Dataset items
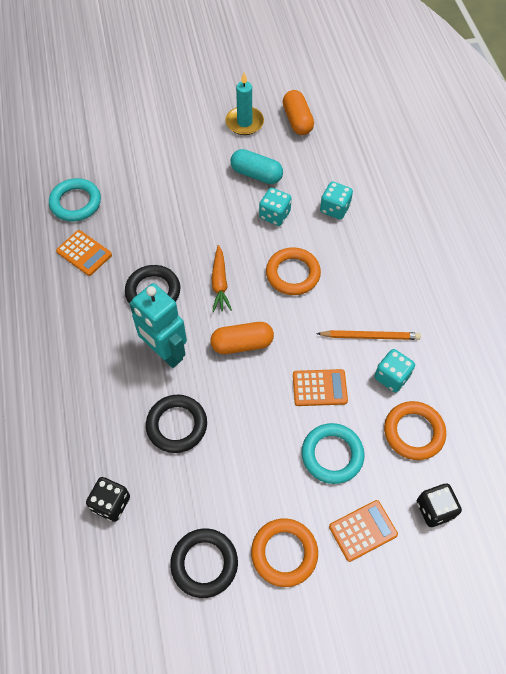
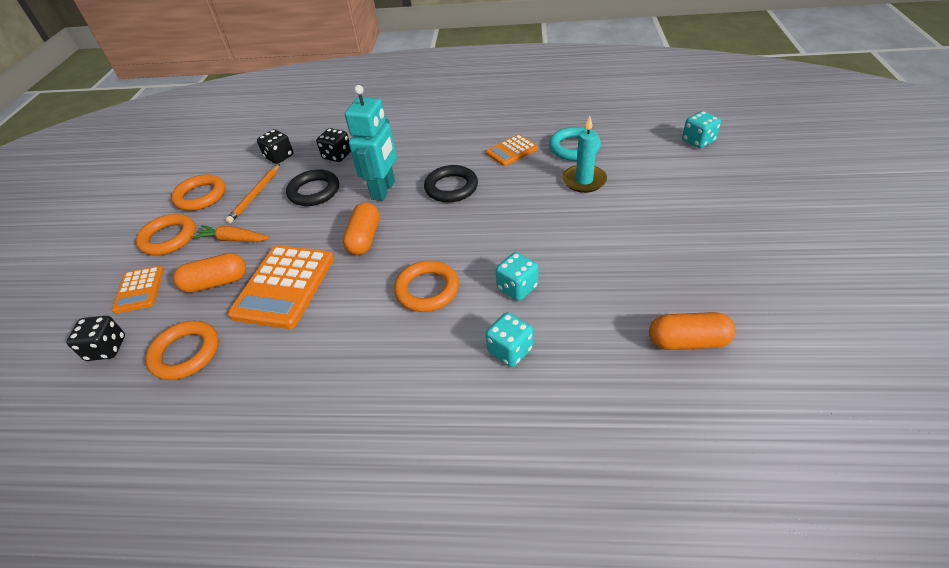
camera: 110 degrees right, 15 degrees down
turquoise robot [129,283,187,368] -> turquoise robot turned 135 degrees clockwise [345,85,397,201]
black ring [170,528,238,598] -> orange ring [171,174,226,211]
orange carrot [212,245,232,312] -> orange carrot moved to [192,225,270,242]
turquoise candle [225,73,264,135] -> turquoise candle moved to [562,116,607,193]
turquoise capsule [231,149,283,184] -> none
orange calculator [293,369,348,406] -> orange calculator [228,245,334,329], size x1.78
turquoise ring [302,423,365,484] -> orange capsule [173,253,246,293]
orange pencil [316,330,421,340] -> orange pencil moved to [225,164,280,223]
turquoise dice [374,349,415,392] -> turquoise dice moved to [682,111,721,148]
none -> black dice [316,128,351,162]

**Task objective**
Output the data above without changes, apart from leaving out the pictures.

**Task response**
camera: 110 degrees right, 15 degrees down
turquoise robot [129,283,187,368] -> turquoise robot turned 135 degrees clockwise [345,85,397,201]
black ring [170,528,238,598] -> orange ring [171,174,226,211]
orange carrot [212,245,232,312] -> orange carrot moved to [192,225,270,242]
turquoise candle [225,73,264,135] -> turquoise candle moved to [562,116,607,193]
turquoise capsule [231,149,283,184] -> none
orange calculator [293,369,348,406] -> orange calculator [228,245,334,329], size x1.78
turquoise ring [302,423,365,484] -> orange capsule [173,253,246,293]
orange pencil [316,330,421,340] -> orange pencil moved to [225,164,280,223]
turquoise dice [374,349,415,392] -> turquoise dice moved to [682,111,721,148]
none -> black dice [316,128,351,162]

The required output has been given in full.